## TASK DETAILS
Would you find each line in the entries below with the string "test" and copy it?

## DATA FOR THE TASK

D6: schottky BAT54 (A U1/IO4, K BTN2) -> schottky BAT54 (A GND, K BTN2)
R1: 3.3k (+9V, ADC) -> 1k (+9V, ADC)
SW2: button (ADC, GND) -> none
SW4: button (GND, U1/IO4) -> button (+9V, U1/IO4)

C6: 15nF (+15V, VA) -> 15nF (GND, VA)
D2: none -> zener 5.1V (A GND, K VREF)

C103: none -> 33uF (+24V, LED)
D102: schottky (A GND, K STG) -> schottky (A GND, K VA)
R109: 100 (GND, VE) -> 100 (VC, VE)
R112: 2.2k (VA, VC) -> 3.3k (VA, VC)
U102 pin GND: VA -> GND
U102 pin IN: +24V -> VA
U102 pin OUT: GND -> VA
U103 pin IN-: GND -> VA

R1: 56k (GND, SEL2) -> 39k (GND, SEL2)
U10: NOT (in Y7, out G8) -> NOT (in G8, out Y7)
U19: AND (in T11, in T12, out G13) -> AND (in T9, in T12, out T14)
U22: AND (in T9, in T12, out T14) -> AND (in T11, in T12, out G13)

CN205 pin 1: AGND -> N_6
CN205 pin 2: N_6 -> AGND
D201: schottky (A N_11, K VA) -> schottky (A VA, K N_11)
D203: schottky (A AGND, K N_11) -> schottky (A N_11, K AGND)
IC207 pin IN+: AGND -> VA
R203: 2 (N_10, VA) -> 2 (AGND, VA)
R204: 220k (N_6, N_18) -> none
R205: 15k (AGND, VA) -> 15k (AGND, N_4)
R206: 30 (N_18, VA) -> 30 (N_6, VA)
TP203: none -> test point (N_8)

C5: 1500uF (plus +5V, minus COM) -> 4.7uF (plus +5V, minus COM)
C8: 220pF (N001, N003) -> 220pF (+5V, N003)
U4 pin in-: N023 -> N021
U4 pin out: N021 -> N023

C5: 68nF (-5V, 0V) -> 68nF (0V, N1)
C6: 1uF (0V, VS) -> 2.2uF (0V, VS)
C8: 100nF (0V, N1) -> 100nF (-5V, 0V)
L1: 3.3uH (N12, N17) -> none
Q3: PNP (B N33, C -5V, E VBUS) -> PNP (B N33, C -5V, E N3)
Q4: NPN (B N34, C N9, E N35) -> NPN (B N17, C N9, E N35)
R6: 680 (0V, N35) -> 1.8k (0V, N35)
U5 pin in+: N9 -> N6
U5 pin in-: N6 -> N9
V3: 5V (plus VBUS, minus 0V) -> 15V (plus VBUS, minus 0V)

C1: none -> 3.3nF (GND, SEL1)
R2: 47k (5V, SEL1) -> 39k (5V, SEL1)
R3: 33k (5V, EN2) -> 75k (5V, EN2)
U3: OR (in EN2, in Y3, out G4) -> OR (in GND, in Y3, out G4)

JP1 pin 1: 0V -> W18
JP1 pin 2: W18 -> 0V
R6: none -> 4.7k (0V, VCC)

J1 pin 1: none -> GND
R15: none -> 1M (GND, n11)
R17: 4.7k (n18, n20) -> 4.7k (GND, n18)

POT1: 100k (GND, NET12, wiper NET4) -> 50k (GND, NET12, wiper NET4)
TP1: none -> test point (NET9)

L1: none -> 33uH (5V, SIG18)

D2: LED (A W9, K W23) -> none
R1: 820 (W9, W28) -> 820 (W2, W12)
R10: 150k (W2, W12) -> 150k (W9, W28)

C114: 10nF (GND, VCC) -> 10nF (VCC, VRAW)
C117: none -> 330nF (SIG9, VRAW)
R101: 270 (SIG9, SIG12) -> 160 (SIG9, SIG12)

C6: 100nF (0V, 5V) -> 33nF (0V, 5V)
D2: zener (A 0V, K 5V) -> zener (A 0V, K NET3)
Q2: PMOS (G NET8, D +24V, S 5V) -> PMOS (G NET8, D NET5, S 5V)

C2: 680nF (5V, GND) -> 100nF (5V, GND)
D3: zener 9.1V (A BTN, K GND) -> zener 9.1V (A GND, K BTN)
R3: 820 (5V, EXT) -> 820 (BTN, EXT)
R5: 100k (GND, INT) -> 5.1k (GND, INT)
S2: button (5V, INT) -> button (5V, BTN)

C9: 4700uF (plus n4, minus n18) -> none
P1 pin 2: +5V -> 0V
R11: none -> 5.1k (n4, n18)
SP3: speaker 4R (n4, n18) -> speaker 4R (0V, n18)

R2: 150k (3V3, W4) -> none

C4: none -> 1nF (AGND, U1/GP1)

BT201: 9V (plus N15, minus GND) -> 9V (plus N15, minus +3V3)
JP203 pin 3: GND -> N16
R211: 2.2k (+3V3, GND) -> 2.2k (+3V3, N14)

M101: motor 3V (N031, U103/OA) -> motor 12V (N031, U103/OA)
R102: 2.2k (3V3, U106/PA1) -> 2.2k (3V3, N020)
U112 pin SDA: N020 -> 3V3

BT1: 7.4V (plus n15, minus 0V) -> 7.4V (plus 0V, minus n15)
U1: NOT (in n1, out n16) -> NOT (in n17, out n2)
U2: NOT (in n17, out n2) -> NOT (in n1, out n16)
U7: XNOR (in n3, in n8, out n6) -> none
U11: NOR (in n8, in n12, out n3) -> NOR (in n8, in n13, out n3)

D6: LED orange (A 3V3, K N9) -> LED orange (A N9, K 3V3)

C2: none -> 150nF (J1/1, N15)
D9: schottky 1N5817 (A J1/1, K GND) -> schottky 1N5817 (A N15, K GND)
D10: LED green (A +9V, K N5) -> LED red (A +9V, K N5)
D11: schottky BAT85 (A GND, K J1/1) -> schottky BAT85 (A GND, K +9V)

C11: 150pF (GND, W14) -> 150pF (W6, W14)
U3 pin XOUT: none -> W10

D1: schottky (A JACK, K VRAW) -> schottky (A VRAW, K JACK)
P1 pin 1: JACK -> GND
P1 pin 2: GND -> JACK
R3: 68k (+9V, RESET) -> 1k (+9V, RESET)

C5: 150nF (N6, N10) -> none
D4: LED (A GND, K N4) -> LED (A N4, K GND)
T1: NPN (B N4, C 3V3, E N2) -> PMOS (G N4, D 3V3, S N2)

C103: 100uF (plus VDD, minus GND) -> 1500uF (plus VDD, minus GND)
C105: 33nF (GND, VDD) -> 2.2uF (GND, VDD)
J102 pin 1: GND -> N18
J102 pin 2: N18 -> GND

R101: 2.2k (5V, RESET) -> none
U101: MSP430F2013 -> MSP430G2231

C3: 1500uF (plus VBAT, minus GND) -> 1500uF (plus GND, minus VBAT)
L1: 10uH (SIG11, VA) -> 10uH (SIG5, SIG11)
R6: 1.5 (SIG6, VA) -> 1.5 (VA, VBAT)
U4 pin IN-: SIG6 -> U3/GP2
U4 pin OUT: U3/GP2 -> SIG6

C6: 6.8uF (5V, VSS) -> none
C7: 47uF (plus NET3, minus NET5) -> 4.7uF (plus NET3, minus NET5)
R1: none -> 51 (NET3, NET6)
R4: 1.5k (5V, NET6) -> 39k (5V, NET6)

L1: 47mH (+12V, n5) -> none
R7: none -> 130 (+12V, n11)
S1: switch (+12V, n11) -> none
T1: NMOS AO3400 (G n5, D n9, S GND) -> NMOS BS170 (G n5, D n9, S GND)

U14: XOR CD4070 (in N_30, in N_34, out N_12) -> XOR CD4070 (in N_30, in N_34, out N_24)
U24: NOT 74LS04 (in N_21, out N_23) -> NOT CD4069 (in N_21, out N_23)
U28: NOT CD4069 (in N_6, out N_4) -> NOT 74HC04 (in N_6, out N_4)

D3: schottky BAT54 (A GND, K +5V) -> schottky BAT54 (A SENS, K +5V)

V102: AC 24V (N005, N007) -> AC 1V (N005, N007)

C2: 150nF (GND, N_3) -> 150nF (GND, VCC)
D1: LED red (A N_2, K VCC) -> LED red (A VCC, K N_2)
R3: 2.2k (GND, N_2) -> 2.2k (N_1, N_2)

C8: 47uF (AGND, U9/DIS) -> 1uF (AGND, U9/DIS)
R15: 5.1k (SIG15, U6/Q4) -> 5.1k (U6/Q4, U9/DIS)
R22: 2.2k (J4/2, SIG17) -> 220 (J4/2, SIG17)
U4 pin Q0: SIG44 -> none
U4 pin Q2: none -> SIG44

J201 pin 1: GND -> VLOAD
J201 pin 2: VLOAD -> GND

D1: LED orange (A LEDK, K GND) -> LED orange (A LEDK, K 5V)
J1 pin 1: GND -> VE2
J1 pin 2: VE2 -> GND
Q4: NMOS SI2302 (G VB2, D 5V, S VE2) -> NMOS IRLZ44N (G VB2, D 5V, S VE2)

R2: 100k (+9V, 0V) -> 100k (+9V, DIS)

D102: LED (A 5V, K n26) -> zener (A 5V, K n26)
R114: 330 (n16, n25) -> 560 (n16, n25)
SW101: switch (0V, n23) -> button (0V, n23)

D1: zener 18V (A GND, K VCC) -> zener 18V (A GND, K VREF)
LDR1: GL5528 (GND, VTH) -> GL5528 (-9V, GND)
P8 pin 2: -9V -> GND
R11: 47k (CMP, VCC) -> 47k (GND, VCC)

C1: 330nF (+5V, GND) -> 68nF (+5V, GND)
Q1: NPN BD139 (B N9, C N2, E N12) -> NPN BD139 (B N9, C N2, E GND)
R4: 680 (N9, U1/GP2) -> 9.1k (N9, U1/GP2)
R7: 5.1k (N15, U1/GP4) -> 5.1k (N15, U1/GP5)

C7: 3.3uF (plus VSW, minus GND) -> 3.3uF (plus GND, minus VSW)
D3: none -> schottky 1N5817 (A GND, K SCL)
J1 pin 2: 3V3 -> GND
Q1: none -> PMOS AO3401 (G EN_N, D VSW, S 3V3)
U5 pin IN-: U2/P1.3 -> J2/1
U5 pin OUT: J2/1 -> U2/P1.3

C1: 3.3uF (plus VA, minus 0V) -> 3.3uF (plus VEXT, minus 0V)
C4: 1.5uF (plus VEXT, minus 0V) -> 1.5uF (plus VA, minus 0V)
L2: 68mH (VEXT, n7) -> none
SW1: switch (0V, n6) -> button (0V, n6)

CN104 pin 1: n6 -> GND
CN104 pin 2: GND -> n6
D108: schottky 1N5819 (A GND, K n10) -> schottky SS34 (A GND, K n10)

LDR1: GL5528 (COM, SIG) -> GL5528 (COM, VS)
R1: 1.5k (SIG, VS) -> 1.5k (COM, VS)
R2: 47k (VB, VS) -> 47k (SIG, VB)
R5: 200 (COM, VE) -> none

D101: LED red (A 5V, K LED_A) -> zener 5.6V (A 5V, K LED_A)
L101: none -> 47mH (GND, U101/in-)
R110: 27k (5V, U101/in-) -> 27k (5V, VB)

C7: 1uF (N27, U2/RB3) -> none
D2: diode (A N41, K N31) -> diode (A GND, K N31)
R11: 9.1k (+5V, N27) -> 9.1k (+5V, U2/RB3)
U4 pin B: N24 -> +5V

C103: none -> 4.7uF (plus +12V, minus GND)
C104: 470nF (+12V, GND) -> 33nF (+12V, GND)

## WRITTEN RESPONSE
TP203: none -> test point (N_8)
TP1: none -> test point (NET9)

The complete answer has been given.